_What you should do:_ Instruction for the data below: set down exactly the lines from the line with "DHT pin DATA: TX0 -> D21" to the line with "RGB2 pin G: D2 -> D4", inclusive, and no others.

_Provided information:_
━━━━━━━━━━━━━━━━━━━━

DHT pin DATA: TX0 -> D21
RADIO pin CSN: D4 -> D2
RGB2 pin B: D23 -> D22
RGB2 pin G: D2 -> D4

━━━━━━━━━━━━━━━━━━━━

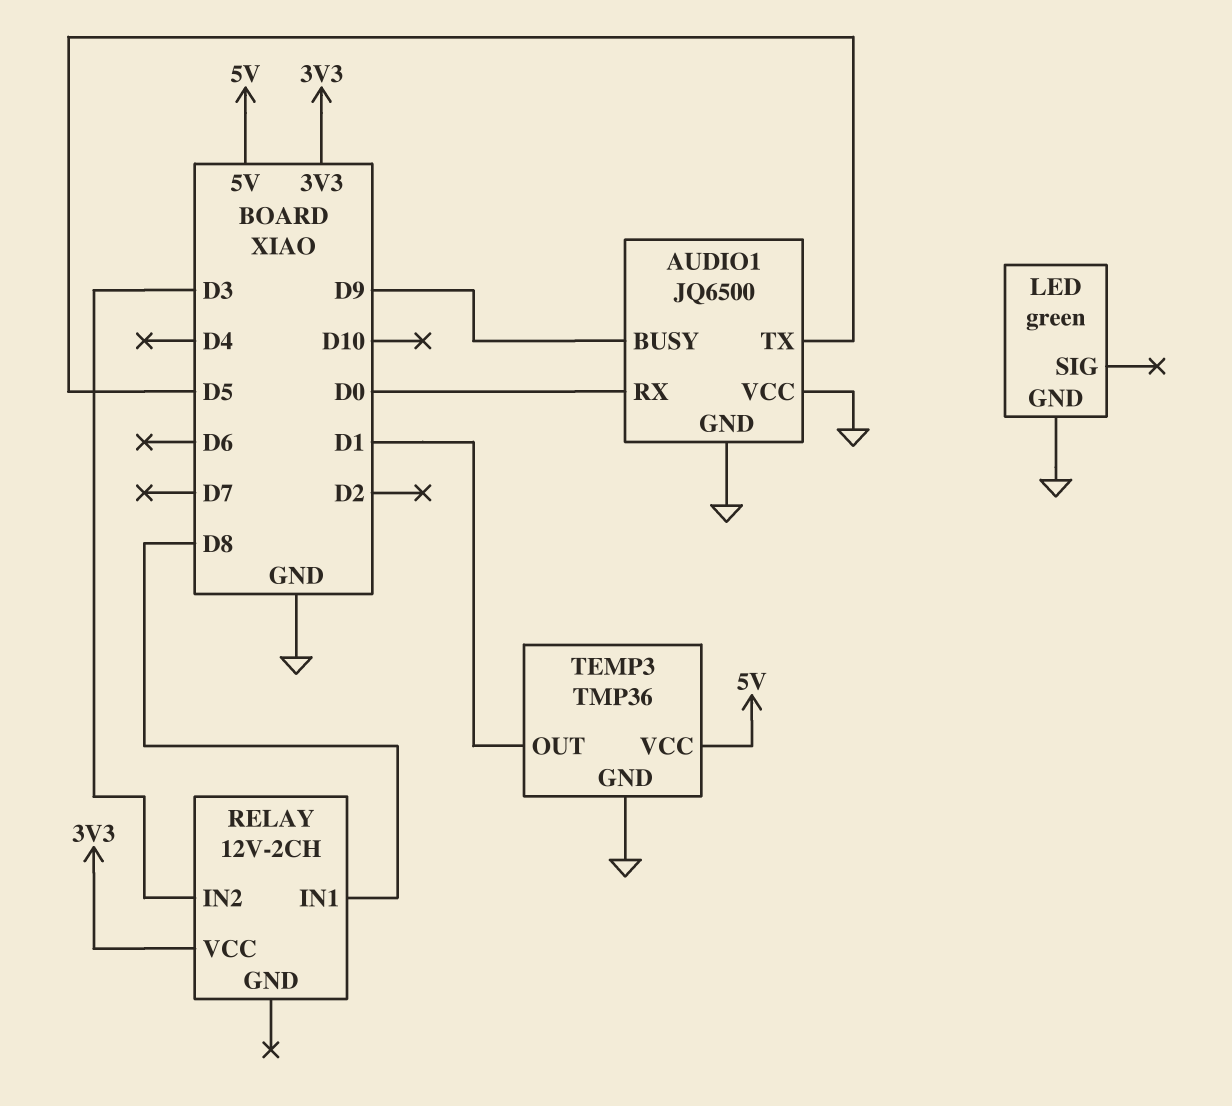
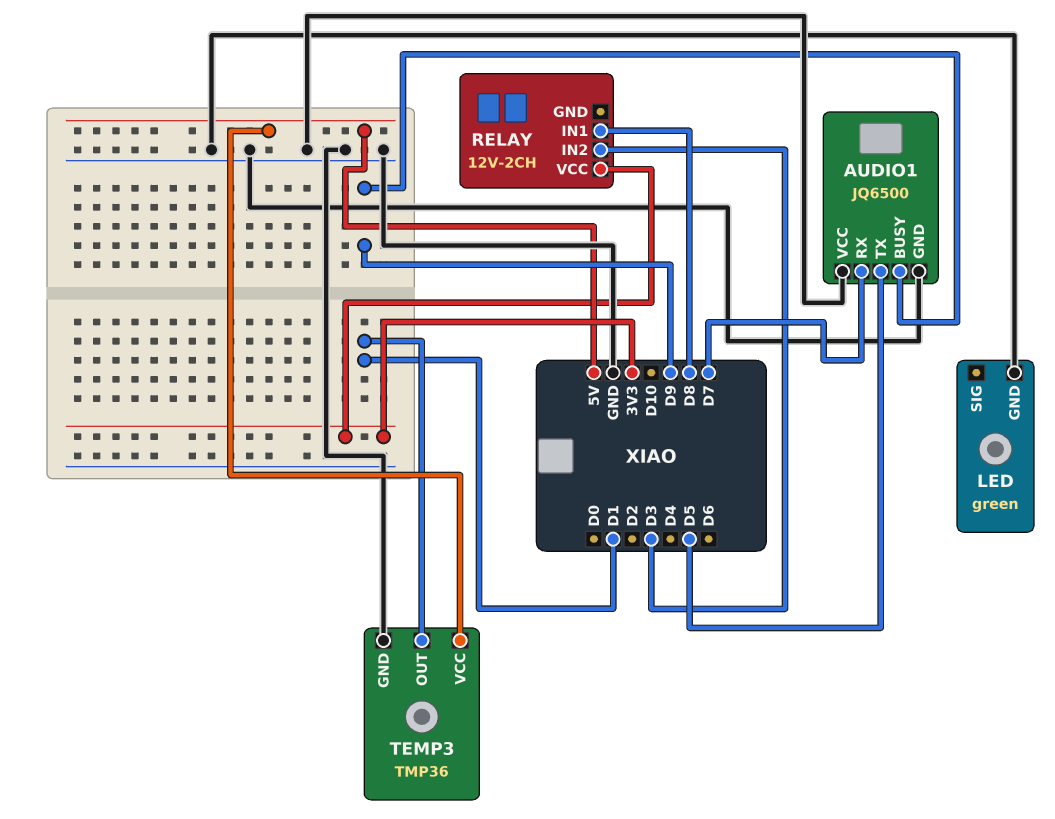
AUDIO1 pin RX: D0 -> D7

━━━━━━━━━━━━━━━━━━━━

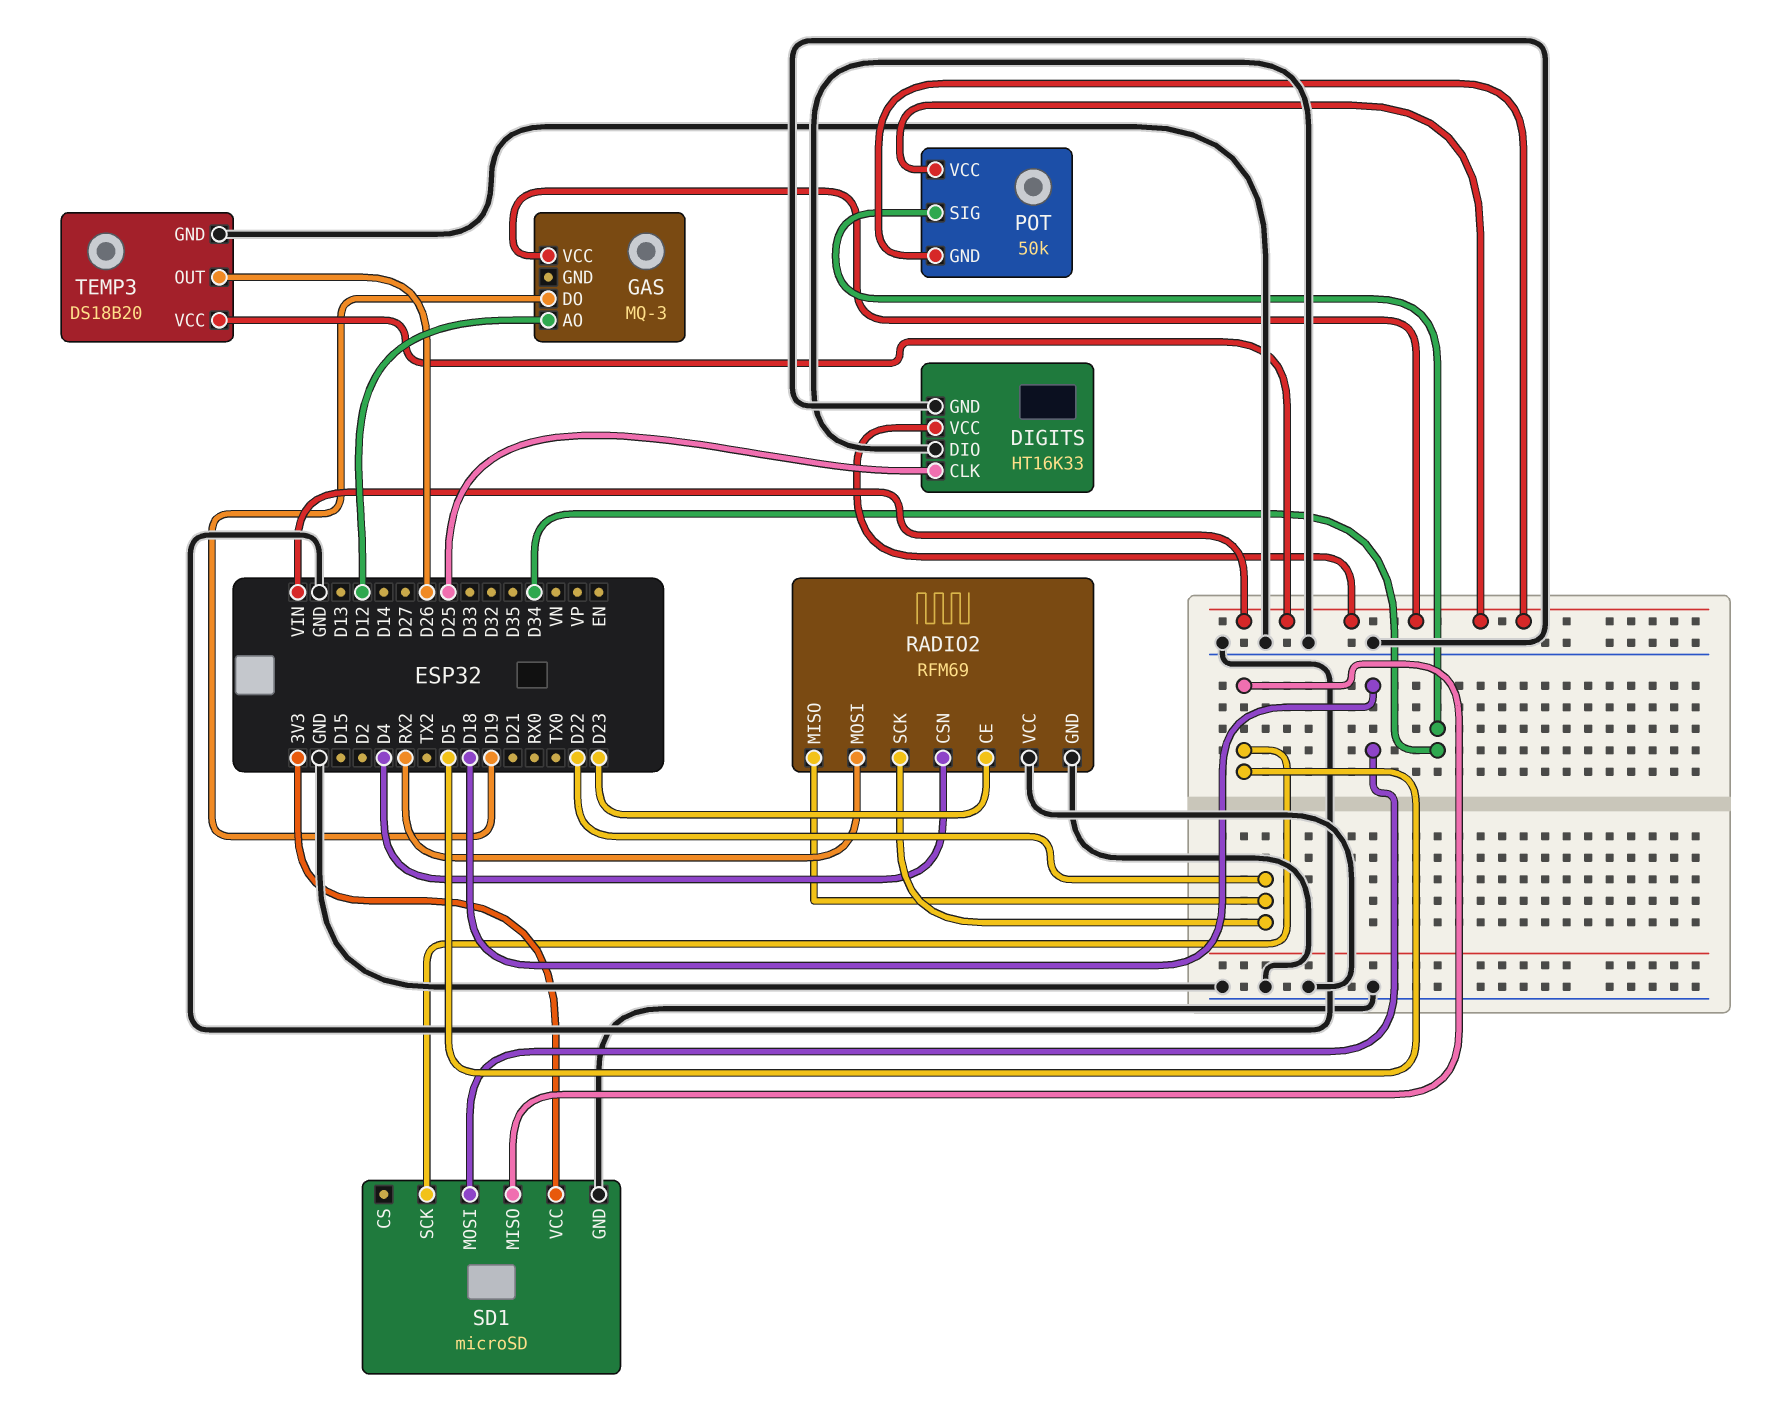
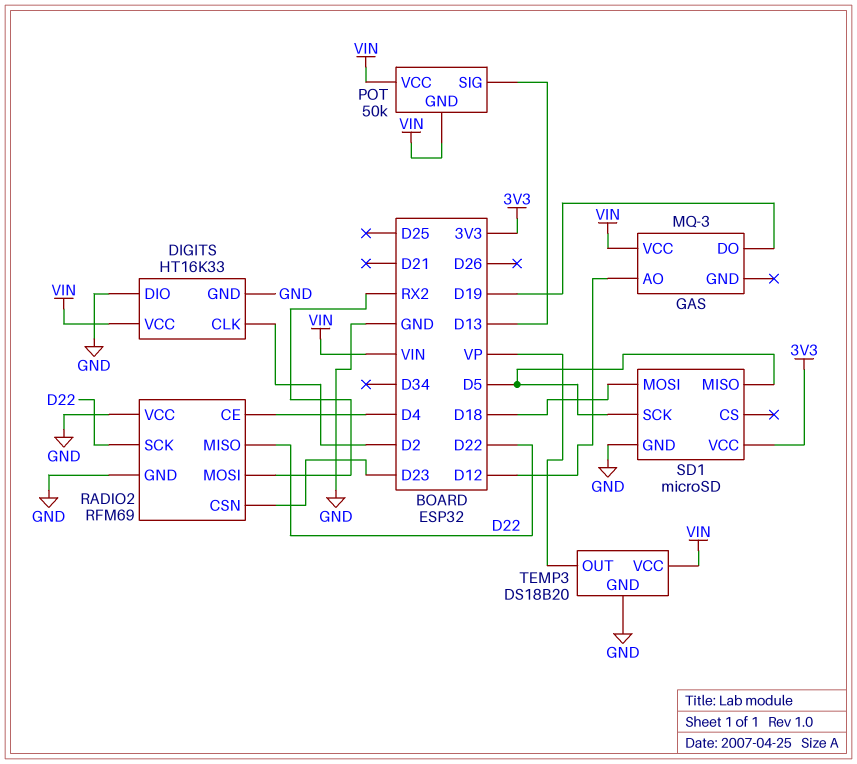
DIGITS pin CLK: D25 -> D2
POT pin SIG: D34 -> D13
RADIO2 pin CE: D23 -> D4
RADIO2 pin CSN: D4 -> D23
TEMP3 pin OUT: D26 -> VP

━━━━━━━━━━━━━━━━━━━━

_Answer to the problem:_
DHT pin DATA: TX0 -> D21
RADIO pin CSN: D4 -> D2
RGB2 pin B: D23 -> D22
RGB2 pin G: D2 -> D4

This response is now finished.